**Data section**
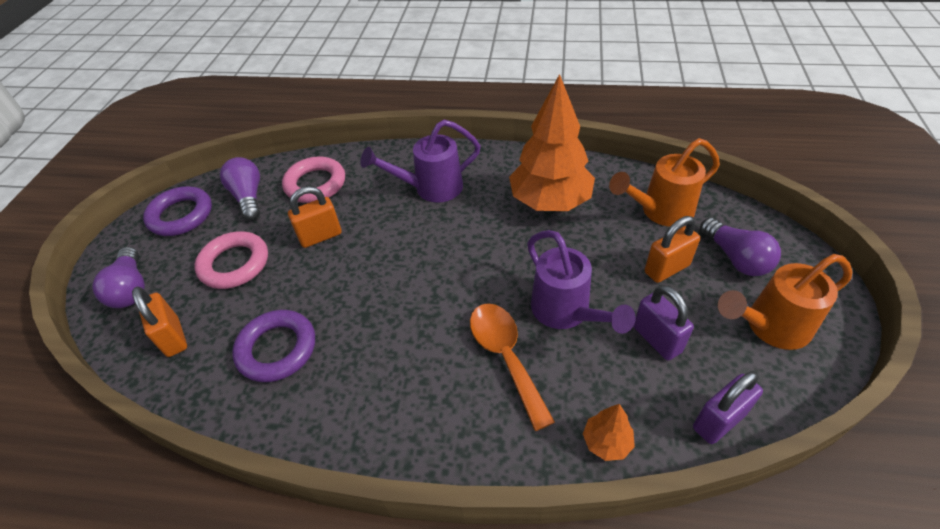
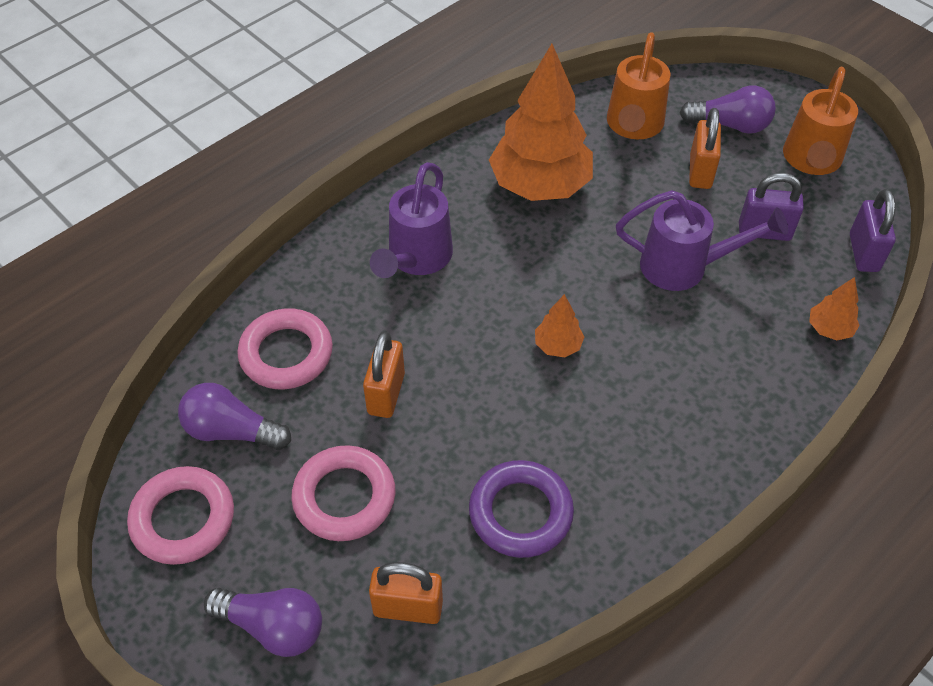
camera: 55 degrees left, 5 degrees up
(181, 215) = (183, 519): purple ring -> pink ring
(427, 288) = (557, 345): none -> orange tree
(505, 356) = (694, 338): orange spoon -> none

**Prompt**
Copy all lines of the material above where the string "none" occurs.

**Output for this task**
(427, 288) = (557, 345): none -> orange tree
(505, 356) = (694, 338): orange spoon -> none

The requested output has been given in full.